**LISTED RECORDS**
━━━━━━━━━━━━━━━━
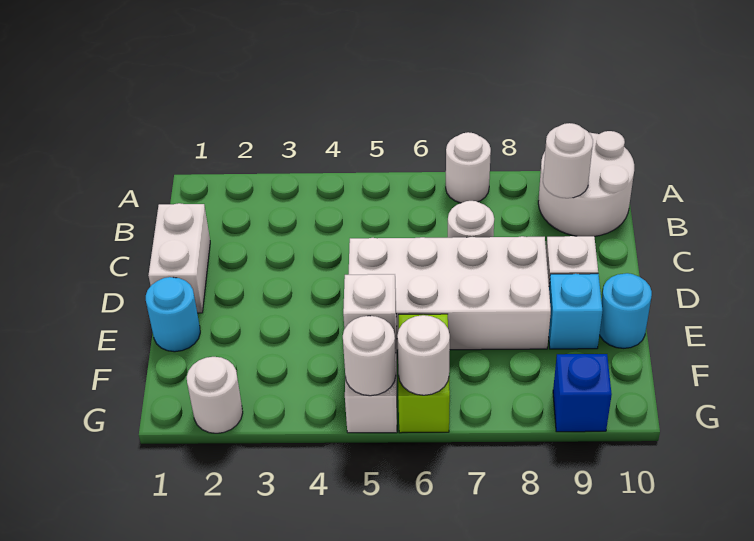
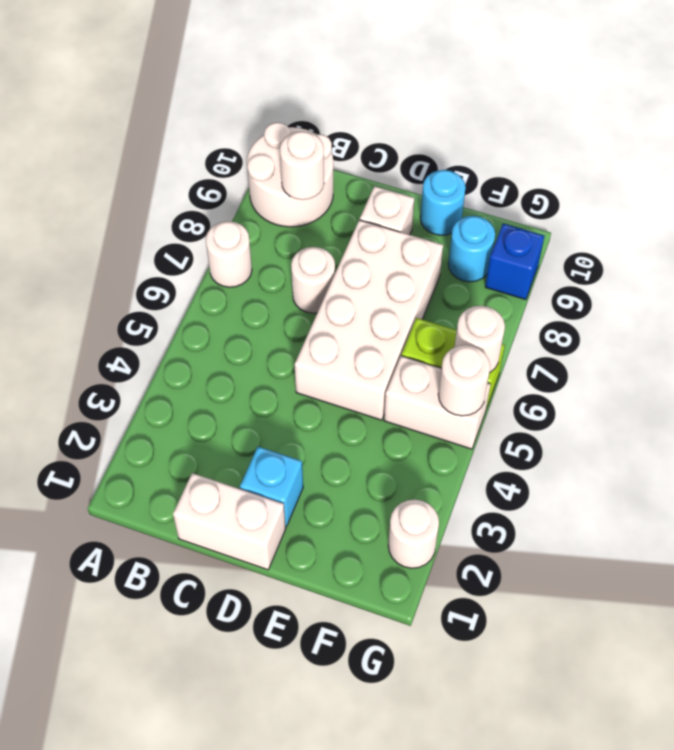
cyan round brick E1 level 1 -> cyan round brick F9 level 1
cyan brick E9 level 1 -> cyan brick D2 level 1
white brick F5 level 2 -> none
━━━━━━━━━━━━━━━━
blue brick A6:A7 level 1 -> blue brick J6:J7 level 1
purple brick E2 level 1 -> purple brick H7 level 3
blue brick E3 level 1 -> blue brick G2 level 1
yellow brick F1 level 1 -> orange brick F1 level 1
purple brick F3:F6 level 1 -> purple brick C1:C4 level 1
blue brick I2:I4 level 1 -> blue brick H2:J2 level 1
━━━━━━━━━━━━━━━━
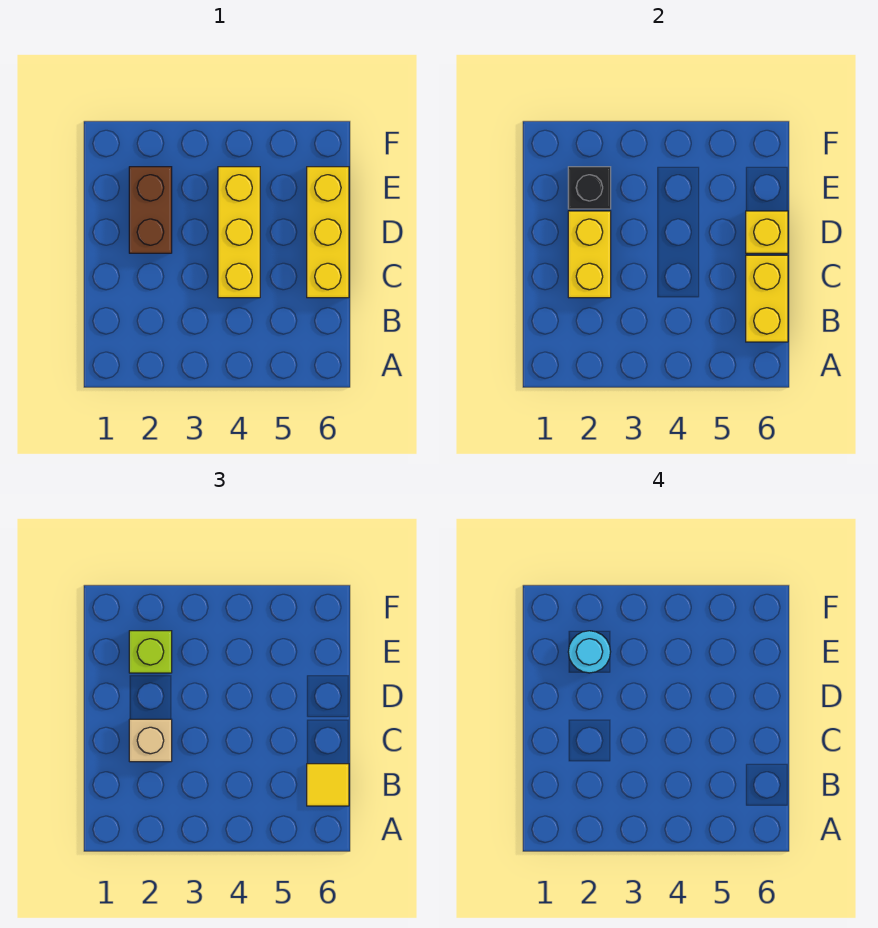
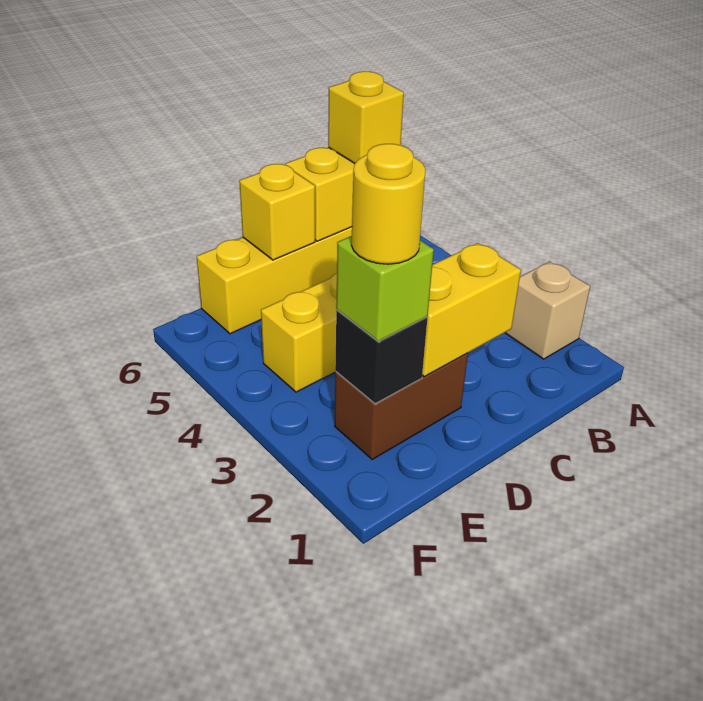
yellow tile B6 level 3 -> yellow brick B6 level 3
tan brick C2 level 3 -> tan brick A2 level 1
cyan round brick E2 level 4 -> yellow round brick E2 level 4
━━━━━━━━━━━━━━━━
**PROBLEM**
Taking the records above, retype every line from the one with "yellow brick F1" down to the one with "blue brick I2:I4", exactly and with nothing else.

**RESPONSE AREA**
yellow brick F1 level 1 -> orange brick F1 level 1
purple brick F3:F6 level 1 -> purple brick C1:C4 level 1
blue brick I2:I4 level 1 -> blue brick H2:J2 level 1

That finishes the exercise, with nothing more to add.